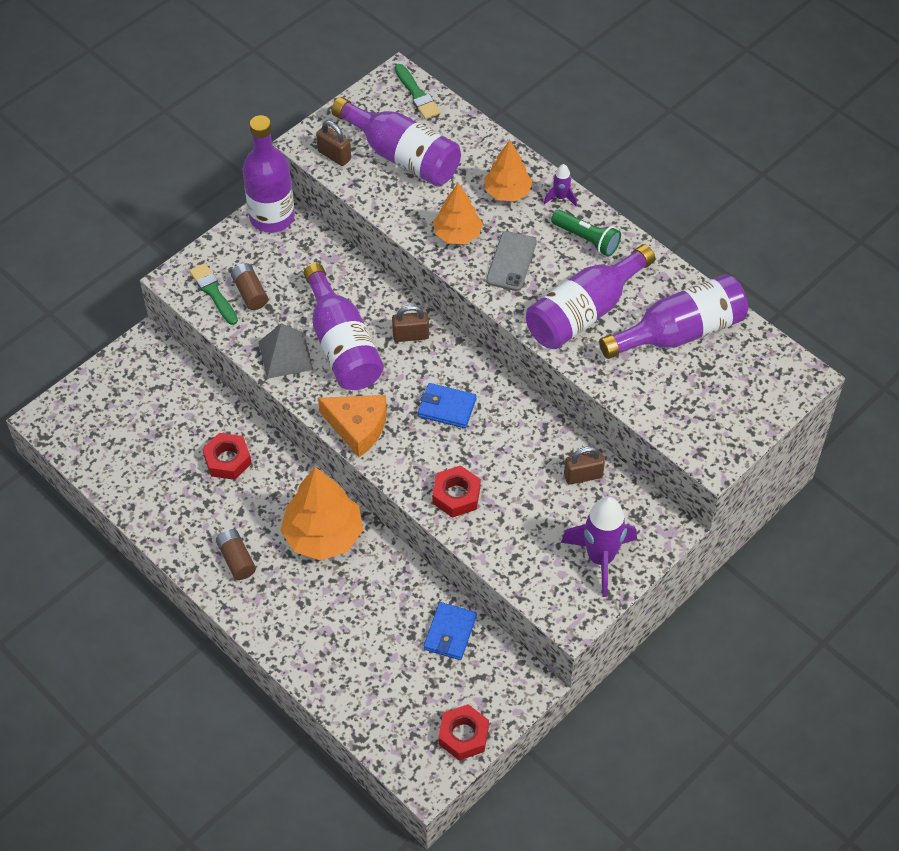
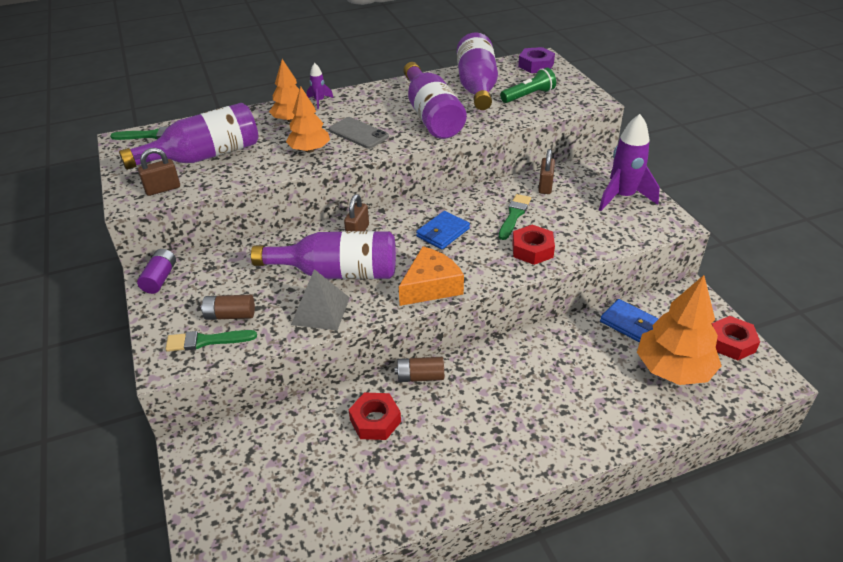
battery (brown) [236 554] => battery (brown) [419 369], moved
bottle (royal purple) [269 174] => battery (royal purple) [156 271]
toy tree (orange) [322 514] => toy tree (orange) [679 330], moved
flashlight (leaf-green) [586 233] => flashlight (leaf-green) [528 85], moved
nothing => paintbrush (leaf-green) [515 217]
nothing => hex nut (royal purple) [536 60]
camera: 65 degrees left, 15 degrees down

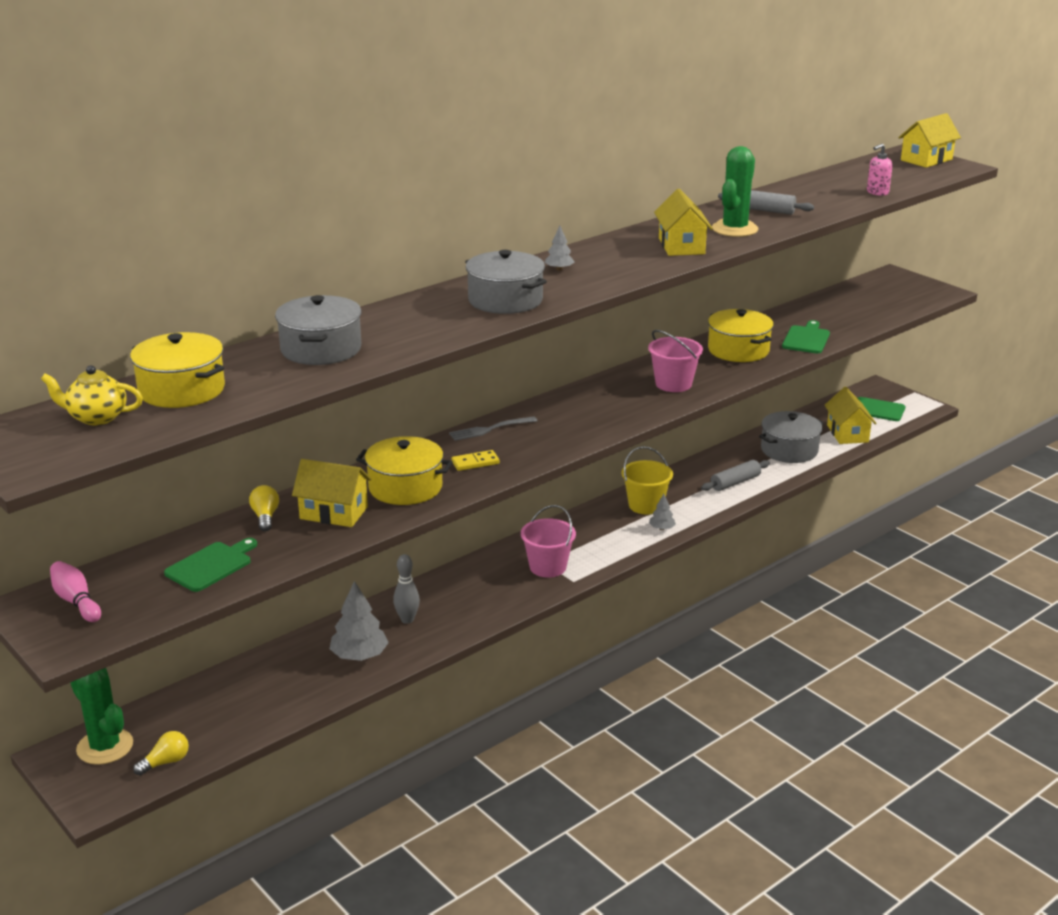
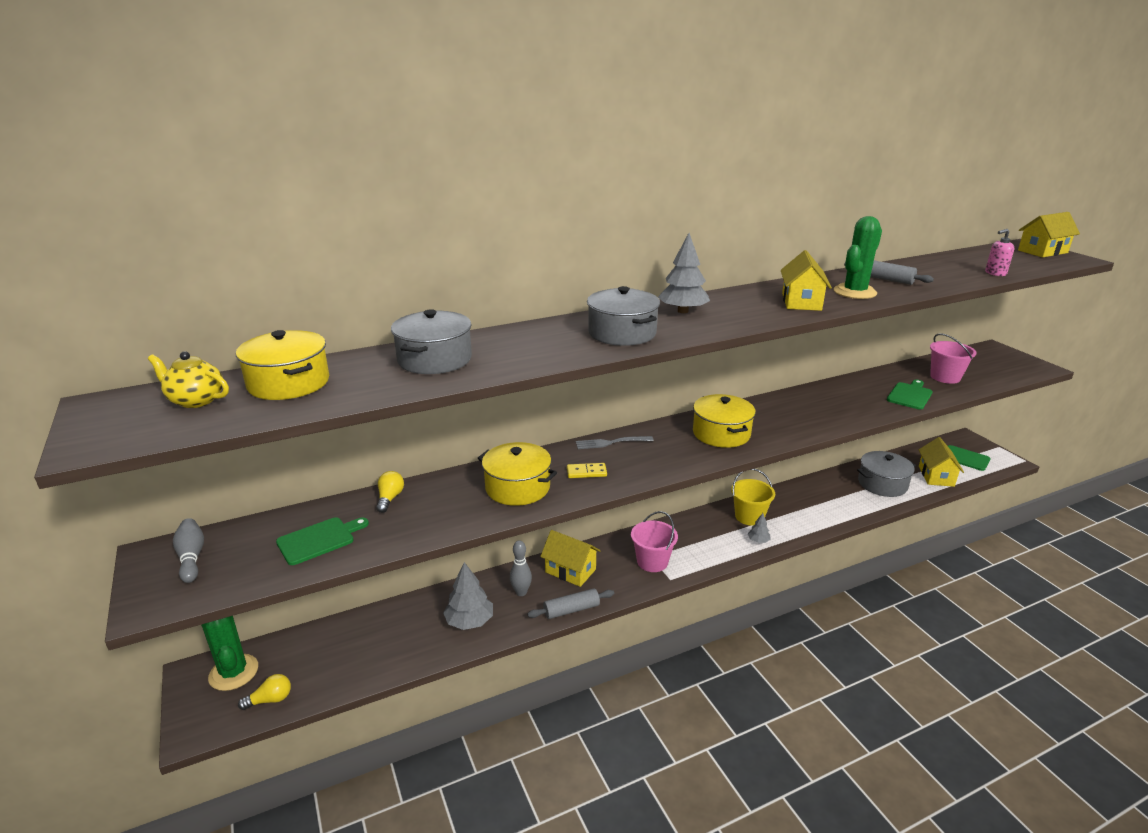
tenpin (pink) [75 591] => tenpin (ash-grey) [188 550]
house (golden) [331 493] => house (golden) [570 558], moved
toy tree (ash-grey) [559 248] => toy tree (ash-grey) [684 273], x1.91
bucket (pink) [675 361] => bucket (pink) [953 358], moved
rolling pin (ash-grey) [735 475] => rolling pin (ash-grey) [570 603], moved
cooking pot (golden) [741 335] => cooking pot (golden) [724 421], moved
camera: 15 degrees right, 0 degrees up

▶ [YOUR GOAL]
Output the records above exactly, omitting the pictures.

▶ [EXERCISE RESULT]
battery (brown) [236 554] => battery (brown) [419 369], moved
bottle (royal purple) [269 174] => battery (royal purple) [156 271]
toy tree (orange) [322 514] => toy tree (orange) [679 330], moved
flashlight (leaf-green) [586 233] => flashlight (leaf-green) [528 85], moved
nothing => paintbrush (leaf-green) [515 217]
nothing => hex nut (royal purple) [536 60]
camera: 65 degrees left, 15 degrees down

tenpin (pink) [75 591] => tenpin (ash-grey) [188 550]
house (golden) [331 493] => house (golden) [570 558], moved
toy tree (ash-grey) [559 248] => toy tree (ash-grey) [684 273], x1.91
bucket (pink) [675 361] => bucket (pink) [953 358], moved
rolling pin (ash-grey) [735 475] => rolling pin (ash-grey) [570 603], moved
cooking pot (golden) [741 335] => cooking pot (golden) [724 421], moved
camera: 15 degrees right, 0 degrees up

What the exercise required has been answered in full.